--- START ---

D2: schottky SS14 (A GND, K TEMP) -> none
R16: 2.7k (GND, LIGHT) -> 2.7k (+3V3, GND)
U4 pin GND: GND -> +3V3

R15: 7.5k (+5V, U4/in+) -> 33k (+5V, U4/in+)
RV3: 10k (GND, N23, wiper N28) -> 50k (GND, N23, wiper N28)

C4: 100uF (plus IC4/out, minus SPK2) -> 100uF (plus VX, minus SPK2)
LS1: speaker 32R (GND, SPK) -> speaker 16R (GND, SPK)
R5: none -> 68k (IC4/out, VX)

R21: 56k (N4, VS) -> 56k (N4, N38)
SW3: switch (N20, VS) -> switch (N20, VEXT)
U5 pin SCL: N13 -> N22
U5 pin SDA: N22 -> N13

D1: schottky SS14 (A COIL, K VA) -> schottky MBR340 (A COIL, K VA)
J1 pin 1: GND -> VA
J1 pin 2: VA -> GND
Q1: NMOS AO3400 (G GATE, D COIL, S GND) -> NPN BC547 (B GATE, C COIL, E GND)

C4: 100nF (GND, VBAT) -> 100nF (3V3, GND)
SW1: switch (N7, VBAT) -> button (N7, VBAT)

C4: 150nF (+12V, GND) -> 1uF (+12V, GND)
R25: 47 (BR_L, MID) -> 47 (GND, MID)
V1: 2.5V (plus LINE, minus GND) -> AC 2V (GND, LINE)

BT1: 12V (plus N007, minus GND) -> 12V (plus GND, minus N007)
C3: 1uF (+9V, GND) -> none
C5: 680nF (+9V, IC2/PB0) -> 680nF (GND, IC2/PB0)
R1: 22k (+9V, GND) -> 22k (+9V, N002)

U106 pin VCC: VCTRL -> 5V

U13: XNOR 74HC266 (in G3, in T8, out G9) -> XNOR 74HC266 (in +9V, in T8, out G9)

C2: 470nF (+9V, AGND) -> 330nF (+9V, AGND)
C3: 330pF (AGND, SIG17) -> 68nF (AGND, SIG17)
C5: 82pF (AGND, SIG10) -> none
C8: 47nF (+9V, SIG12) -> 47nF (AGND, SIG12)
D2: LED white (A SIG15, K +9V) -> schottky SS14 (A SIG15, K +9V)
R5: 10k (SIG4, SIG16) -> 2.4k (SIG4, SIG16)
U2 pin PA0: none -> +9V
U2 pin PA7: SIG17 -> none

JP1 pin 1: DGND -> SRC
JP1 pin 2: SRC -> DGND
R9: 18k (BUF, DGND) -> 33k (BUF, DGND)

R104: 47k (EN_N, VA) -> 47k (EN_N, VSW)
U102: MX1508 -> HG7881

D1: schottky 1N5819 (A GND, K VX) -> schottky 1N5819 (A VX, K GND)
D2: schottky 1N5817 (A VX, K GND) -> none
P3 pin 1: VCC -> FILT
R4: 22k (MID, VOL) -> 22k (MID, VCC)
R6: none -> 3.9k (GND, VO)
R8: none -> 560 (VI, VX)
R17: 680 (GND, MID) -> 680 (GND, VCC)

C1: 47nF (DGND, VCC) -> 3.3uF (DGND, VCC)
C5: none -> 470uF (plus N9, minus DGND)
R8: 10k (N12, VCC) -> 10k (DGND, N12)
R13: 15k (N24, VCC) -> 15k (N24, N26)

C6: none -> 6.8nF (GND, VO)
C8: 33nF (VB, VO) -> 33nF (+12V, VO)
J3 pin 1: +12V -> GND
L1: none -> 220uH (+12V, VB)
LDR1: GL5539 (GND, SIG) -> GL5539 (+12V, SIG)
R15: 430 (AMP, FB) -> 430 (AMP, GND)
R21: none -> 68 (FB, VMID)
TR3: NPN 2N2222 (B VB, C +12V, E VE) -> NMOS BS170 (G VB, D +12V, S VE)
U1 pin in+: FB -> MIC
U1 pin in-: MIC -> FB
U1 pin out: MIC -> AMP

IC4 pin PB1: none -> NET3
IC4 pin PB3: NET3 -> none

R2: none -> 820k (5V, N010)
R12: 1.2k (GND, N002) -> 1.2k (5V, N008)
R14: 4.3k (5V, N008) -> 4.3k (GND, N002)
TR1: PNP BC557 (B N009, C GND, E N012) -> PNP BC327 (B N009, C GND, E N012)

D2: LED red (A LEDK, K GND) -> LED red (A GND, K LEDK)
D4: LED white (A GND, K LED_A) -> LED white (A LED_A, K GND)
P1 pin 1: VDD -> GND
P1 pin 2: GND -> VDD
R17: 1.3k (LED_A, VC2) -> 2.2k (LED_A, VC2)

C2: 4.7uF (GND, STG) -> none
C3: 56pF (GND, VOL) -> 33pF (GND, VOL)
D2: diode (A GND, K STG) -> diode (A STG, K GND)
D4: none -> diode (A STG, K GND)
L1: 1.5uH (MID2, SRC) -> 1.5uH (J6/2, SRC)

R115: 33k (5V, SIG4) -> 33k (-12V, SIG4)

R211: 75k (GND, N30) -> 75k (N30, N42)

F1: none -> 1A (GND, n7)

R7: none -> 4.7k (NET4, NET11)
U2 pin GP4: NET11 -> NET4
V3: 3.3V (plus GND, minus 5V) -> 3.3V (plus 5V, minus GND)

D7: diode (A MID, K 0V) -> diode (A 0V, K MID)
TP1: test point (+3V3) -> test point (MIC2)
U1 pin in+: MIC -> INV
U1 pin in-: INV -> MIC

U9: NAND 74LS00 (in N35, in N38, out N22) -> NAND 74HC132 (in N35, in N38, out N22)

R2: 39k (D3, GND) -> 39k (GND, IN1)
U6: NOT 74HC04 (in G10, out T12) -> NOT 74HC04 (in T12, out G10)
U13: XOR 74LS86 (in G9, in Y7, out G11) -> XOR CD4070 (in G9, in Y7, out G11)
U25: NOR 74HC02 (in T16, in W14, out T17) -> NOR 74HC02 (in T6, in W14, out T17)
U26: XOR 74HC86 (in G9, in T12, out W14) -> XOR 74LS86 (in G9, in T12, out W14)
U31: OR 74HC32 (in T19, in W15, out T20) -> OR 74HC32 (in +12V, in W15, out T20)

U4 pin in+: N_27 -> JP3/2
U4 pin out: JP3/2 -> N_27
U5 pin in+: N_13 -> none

--- END ---

Could you retype exactly the lines above, starting at the line that contains "J1 pin 2: VA -> GND" and ending at the line that contains "U106 pin VCC: VCTRL -> 5V", and nothing more?

J1 pin 2: VA -> GND
Q1: NMOS AO3400 (G GATE, D COIL, S GND) -> NPN BC547 (B GATE, C COIL, E GND)

C4: 100nF (GND, VBAT) -> 100nF (3V3, GND)
SW1: switch (N7, VBAT) -> button (N7, VBAT)

C4: 150nF (+12V, GND) -> 1uF (+12V, GND)
R25: 47 (BR_L, MID) -> 47 (GND, MID)
V1: 2.5V (plus LINE, minus GND) -> AC 2V (GND, LINE)

BT1: 12V (plus N007, minus GND) -> 12V (plus GND, minus N007)
C3: 1uF (+9V, GND) -> none
C5: 680nF (+9V, IC2/PB0) -> 680nF (GND, IC2/PB0)
R1: 22k (+9V, GND) -> 22k (+9V, N002)

U106 pin VCC: VCTRL -> 5V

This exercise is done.